[Data items]
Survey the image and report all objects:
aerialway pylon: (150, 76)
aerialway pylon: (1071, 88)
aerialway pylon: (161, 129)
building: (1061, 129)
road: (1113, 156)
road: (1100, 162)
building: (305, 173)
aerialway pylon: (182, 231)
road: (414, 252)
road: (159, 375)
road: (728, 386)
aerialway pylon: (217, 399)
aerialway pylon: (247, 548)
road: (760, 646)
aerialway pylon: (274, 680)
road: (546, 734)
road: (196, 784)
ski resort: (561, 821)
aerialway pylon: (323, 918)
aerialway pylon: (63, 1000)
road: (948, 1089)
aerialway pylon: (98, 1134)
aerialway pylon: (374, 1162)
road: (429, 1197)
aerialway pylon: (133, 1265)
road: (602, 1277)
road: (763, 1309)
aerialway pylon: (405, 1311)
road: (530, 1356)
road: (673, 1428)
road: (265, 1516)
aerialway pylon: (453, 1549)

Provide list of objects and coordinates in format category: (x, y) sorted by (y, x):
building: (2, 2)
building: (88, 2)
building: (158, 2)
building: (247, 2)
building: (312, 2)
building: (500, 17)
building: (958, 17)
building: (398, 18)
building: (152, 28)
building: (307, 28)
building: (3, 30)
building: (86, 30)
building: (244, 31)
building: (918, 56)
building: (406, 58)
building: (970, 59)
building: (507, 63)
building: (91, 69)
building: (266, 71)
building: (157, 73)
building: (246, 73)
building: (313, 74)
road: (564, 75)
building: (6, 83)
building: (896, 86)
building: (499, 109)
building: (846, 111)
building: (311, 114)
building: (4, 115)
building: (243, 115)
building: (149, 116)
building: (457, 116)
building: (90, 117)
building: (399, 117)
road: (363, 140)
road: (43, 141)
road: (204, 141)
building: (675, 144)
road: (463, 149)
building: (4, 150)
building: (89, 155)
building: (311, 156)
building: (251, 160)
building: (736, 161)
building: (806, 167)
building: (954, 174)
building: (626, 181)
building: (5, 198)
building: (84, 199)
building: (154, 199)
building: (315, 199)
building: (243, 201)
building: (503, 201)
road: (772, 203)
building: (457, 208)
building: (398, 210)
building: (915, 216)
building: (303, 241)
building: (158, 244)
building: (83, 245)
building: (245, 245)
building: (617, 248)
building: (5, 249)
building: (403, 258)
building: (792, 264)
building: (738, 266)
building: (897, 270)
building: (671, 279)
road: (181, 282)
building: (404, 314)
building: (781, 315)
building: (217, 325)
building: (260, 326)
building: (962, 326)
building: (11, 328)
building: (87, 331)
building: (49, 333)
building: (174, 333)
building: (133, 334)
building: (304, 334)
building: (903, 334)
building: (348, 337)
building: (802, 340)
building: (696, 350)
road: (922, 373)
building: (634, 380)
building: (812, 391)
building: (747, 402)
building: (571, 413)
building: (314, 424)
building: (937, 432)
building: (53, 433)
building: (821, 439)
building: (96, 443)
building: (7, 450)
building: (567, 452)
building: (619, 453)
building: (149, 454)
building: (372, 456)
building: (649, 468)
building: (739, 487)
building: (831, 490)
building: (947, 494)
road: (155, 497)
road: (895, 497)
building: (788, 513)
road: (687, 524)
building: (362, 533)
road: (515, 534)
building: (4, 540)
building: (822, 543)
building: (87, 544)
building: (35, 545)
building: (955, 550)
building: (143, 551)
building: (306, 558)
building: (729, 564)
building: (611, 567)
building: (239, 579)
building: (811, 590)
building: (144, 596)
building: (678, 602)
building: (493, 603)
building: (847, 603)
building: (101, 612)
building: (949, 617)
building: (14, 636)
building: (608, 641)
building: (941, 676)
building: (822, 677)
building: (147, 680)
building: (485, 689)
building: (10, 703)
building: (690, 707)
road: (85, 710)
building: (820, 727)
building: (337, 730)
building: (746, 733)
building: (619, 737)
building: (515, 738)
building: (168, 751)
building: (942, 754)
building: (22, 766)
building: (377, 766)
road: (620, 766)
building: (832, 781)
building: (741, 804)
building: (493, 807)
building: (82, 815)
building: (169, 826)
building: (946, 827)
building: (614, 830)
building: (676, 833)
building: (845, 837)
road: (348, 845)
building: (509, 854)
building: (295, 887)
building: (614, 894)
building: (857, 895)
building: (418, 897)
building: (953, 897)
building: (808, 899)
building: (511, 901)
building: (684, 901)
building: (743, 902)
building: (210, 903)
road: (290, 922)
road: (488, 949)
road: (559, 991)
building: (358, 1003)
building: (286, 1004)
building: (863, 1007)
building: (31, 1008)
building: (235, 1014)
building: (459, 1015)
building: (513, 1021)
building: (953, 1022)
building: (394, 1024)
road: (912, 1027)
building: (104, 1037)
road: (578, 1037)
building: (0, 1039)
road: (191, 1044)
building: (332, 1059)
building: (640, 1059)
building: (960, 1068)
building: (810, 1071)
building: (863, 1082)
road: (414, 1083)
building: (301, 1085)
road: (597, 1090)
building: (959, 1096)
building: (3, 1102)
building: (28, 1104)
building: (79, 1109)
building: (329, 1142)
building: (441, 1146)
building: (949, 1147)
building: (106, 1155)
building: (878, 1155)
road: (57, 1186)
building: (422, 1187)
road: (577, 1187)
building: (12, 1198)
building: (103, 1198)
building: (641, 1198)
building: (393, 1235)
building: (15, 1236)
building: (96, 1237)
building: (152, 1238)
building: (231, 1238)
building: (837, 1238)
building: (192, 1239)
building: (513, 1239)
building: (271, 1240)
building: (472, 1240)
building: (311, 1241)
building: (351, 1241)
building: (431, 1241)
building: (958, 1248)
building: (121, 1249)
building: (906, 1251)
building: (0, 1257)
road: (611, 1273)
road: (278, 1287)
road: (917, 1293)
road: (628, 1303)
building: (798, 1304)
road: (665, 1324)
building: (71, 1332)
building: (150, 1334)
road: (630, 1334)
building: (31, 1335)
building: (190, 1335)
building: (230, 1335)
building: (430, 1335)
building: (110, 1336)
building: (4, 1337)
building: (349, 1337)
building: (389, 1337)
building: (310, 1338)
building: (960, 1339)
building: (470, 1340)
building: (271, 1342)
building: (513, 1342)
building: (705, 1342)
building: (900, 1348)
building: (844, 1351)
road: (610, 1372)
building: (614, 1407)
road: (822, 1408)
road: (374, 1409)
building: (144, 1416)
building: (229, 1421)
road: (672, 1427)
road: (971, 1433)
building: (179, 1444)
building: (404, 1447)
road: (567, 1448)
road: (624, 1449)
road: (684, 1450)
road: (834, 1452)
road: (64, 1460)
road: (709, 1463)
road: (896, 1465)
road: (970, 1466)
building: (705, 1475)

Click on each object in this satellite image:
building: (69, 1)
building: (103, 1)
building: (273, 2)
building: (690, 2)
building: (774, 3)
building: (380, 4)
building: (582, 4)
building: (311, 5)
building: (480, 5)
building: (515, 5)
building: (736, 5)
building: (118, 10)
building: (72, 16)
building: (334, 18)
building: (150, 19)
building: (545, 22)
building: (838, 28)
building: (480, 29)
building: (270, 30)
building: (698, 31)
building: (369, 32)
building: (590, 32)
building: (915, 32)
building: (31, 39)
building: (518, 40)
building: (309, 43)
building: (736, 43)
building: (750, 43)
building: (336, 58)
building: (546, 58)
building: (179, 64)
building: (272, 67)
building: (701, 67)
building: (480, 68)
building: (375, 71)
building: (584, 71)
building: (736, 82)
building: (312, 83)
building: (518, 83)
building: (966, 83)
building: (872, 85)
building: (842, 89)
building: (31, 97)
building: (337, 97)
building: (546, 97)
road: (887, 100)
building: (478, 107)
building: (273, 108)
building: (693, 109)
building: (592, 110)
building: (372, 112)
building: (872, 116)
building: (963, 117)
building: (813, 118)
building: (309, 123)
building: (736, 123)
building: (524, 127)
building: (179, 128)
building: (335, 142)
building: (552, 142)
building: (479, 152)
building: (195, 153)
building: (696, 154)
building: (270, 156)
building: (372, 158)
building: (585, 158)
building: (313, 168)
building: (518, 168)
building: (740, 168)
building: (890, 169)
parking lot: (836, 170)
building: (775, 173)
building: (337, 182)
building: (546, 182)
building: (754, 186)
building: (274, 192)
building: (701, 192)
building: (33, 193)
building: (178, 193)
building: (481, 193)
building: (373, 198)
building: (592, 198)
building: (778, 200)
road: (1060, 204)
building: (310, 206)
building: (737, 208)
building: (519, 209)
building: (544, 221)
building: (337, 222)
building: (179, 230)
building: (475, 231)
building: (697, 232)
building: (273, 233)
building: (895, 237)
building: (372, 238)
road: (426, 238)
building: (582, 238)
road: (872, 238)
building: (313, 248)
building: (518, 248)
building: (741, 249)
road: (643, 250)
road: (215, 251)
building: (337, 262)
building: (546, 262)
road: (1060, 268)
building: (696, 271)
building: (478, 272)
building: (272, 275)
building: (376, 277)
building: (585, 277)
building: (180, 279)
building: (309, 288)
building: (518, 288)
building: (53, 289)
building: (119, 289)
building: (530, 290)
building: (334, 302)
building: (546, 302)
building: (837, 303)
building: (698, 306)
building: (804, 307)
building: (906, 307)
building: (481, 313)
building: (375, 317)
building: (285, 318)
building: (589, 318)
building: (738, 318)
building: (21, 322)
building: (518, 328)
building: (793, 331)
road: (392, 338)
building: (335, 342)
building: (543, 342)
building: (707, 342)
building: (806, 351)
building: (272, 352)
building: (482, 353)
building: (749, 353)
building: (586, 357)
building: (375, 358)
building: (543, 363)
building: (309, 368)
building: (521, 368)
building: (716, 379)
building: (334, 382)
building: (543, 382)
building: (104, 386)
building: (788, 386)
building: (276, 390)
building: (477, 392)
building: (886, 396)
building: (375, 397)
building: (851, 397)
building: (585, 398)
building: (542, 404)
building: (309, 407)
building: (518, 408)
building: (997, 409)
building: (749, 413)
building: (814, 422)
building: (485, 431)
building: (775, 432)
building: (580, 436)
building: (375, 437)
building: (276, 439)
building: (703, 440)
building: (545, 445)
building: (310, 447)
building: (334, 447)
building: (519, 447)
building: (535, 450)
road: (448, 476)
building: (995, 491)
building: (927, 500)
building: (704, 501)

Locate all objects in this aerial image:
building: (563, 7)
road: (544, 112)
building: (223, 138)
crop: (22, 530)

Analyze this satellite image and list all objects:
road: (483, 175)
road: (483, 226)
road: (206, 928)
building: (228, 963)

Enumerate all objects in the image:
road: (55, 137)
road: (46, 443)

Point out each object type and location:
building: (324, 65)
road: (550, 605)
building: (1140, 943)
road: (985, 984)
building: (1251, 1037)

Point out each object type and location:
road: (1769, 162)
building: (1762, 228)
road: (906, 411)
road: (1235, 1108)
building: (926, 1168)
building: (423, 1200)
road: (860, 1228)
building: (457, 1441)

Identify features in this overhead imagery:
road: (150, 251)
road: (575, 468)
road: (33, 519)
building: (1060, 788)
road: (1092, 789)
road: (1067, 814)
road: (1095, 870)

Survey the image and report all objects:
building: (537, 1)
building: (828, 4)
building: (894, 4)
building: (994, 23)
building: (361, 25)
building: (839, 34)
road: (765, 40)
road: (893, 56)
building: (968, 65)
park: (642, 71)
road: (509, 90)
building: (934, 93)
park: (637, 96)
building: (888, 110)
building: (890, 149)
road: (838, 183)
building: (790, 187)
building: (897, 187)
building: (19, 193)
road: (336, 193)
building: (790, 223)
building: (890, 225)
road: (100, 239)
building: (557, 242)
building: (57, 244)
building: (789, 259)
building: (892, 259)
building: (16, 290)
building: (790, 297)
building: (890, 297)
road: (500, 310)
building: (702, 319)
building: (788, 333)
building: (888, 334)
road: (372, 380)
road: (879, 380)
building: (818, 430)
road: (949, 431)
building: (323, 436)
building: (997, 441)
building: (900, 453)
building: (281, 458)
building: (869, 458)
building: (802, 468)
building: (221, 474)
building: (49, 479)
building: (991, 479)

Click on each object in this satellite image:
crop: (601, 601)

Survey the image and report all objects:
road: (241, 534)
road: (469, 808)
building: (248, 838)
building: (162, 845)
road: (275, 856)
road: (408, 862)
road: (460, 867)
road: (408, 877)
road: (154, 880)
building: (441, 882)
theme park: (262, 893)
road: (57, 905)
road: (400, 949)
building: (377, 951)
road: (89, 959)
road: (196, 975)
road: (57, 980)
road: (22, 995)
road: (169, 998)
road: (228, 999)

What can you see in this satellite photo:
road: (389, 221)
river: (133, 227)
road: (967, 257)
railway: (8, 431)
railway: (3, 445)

Exercise: Each line of the data that contains "satellite" belongs in the answer.

Response:
Click on each object in this satellite image:
Analyze this satellite image and list all objects:
Click on each object in this satellite image:
What can you see in this satellite photo:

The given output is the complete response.